> **Work to complete**:
Starting at the line that contains "none -> cyan plate B2 level 2", quote every line through the end of the entries, word for word, skipping the pictures.

|---|

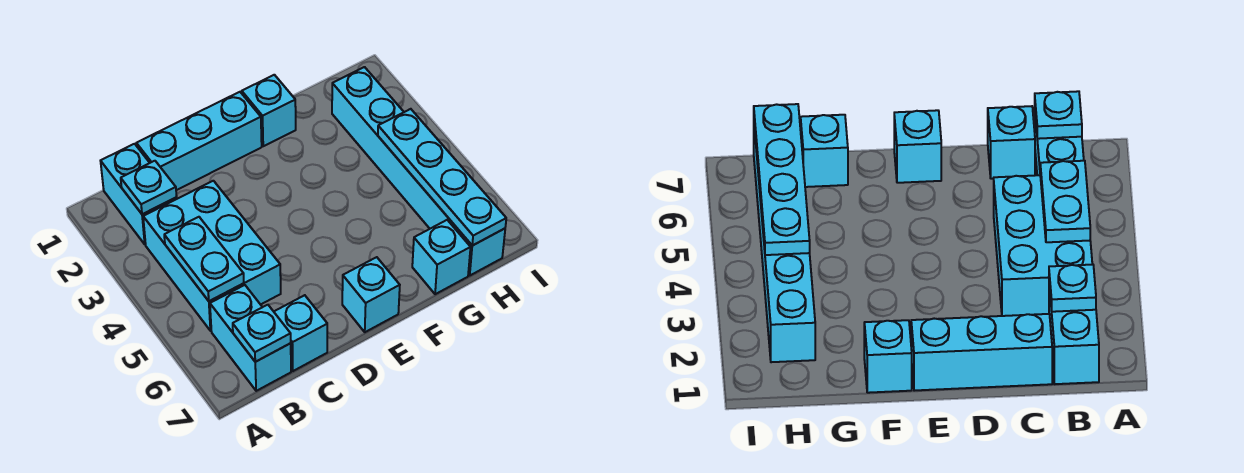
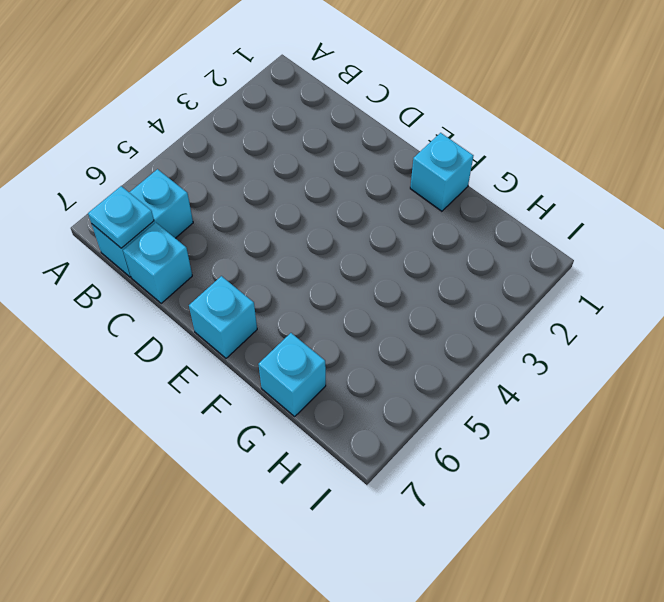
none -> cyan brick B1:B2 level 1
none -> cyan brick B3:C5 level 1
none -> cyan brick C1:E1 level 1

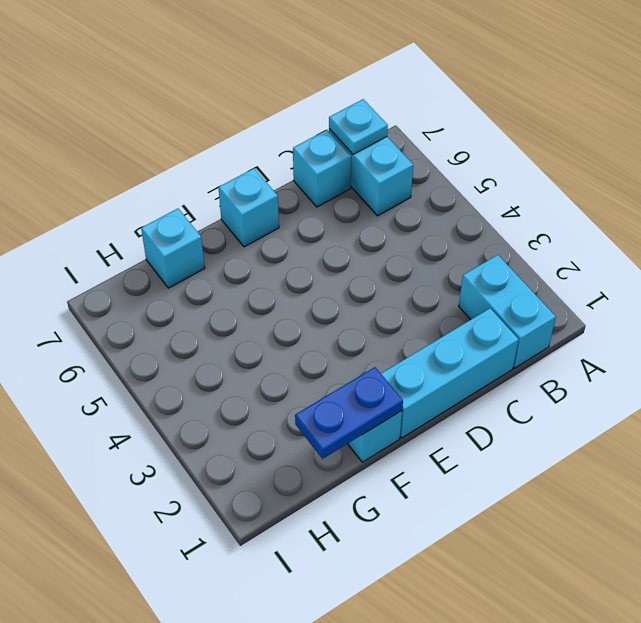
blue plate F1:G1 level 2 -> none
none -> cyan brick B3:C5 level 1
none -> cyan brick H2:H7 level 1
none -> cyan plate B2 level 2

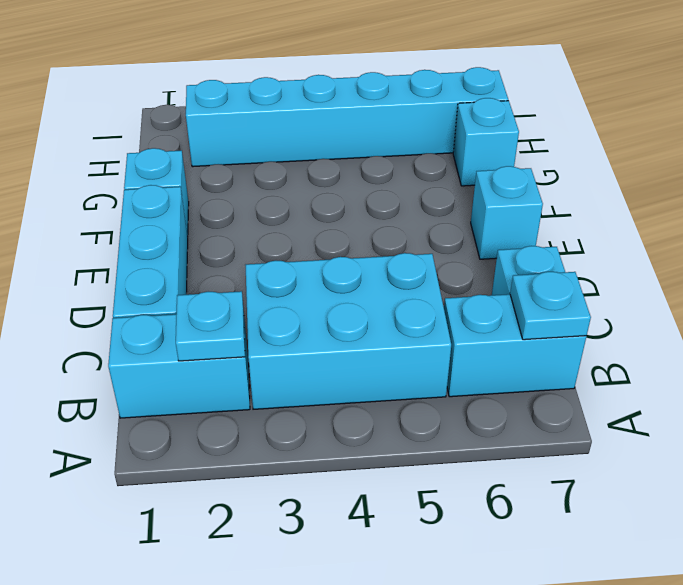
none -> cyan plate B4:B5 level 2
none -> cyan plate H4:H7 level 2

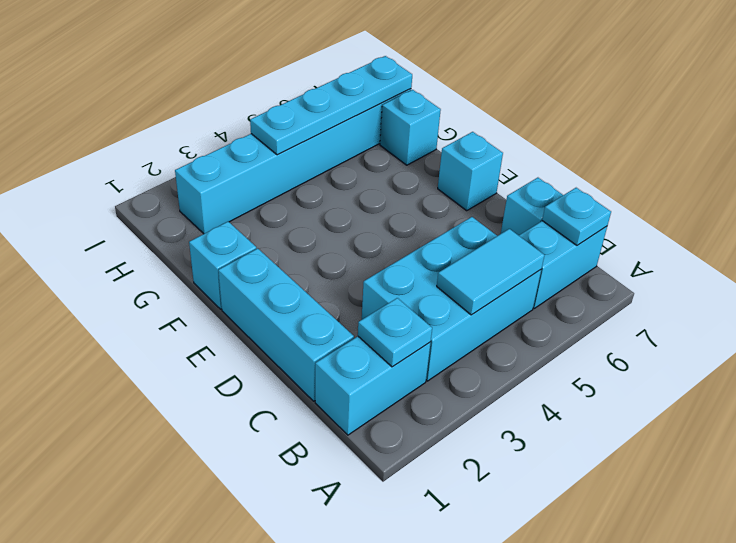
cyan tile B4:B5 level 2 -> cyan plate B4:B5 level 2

|---|

> **Answer section**:
none -> cyan plate B2 level 2

none -> cyan plate B4:B5 level 2
none -> cyan plate H4:H7 level 2

cyan tile B4:B5 level 2 -> cyan plate B4:B5 level 2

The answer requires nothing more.